> PROBLEM DESCRIPTION:
Those lines of the following listing which contain the string "none" should be returned.
-*-
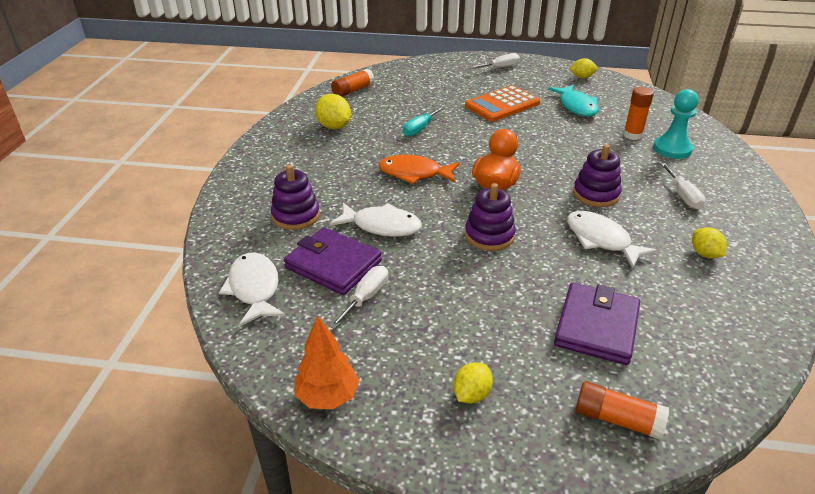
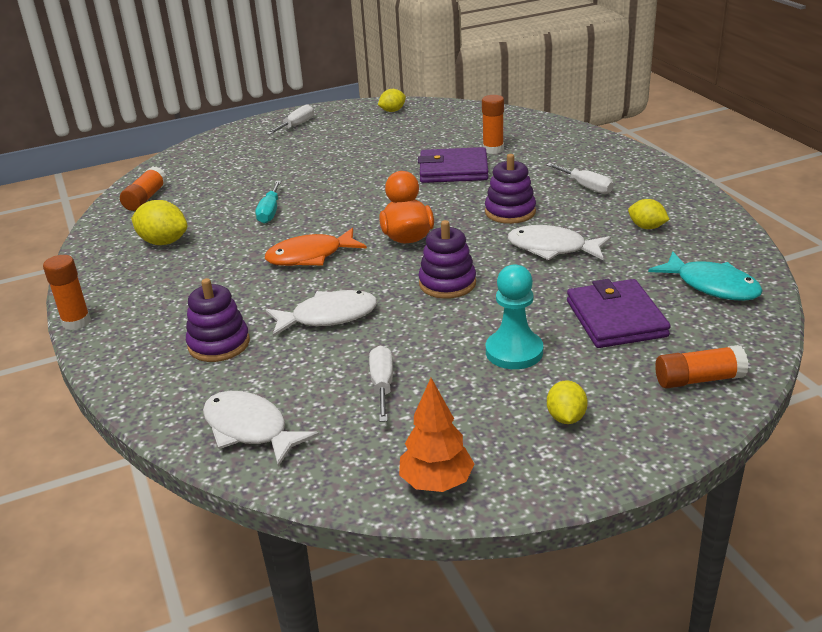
camera: 30 degrees left, 5 degrees down
(234, 164) = (76, 322): none -> orange glue stick
(333, 264) = (314, 371): purple wallet -> purple wallet (453, 170)
(502, 105) = (336, 161): orange calculator -> none
(576, 106) = (414, 140): turquoise fish -> turquoise fish (712, 286)
(672, 149) = (539, 150): turquoise pawn -> turquoise pawn (514, 352)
-*-
> EXPECTED OUTPUT:
(234, 164) = (76, 322): none -> orange glue stick
(502, 105) = (336, 161): orange calculator -> none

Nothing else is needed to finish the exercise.